• **Task item**
The requested output is every line from the one with "camera: 55 degrees right, 5 degrees up" through the last line below, printed exactly.

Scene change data

------------------------------------------------

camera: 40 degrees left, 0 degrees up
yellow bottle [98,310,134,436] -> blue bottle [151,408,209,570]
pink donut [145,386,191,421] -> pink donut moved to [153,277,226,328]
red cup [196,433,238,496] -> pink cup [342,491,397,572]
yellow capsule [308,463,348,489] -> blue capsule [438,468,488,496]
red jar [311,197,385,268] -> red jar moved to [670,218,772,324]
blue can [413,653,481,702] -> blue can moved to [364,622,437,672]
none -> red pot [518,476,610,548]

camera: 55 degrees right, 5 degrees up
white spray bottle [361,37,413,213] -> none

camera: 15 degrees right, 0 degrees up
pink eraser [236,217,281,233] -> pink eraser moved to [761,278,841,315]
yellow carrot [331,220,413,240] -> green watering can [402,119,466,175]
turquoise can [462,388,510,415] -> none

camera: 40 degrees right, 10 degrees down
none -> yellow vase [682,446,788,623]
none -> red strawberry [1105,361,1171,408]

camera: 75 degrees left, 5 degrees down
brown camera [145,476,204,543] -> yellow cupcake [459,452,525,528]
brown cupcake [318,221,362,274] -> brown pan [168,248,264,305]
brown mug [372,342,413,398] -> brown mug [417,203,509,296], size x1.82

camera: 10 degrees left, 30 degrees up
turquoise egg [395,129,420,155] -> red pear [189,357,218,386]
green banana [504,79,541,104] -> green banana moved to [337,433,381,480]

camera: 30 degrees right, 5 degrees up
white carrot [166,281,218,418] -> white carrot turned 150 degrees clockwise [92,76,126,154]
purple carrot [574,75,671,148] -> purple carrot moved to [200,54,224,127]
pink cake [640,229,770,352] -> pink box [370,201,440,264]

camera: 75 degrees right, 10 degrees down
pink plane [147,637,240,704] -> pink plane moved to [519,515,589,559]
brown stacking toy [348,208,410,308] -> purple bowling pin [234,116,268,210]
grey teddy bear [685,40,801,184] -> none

------------------------------------------------

• **Answer section**
camera: 55 degrees right, 5 degrees up
white spray bottle [361,37,413,213] -> none

camera: 15 degrees right, 0 degrees up
pink eraser [236,217,281,233] -> pink eraser moved to [761,278,841,315]
yellow carrot [331,220,413,240] -> green watering can [402,119,466,175]
turquoise can [462,388,510,415] -> none

camera: 40 degrees right, 10 degrees down
none -> yellow vase [682,446,788,623]
none -> red strawberry [1105,361,1171,408]

camera: 75 degrees left, 5 degrees down
brown camera [145,476,204,543] -> yellow cupcake [459,452,525,528]
brown cupcake [318,221,362,274] -> brown pan [168,248,264,305]
brown mug [372,342,413,398] -> brown mug [417,203,509,296], size x1.82

camera: 10 degrees left, 30 degrees up
turquoise egg [395,129,420,155] -> red pear [189,357,218,386]
green banana [504,79,541,104] -> green banana moved to [337,433,381,480]

camera: 30 degrees right, 5 degrees up
white carrot [166,281,218,418] -> white carrot turned 150 degrees clockwise [92,76,126,154]
purple carrot [574,75,671,148] -> purple carrot moved to [200,54,224,127]
pink cake [640,229,770,352] -> pink box [370,201,440,264]

camera: 75 degrees right, 10 degrees down
pink plane [147,637,240,704] -> pink plane moved to [519,515,589,559]
brown stacking toy [348,208,410,308] -> purple bowling pin [234,116,268,210]
grey teddy bear [685,40,801,184] -> none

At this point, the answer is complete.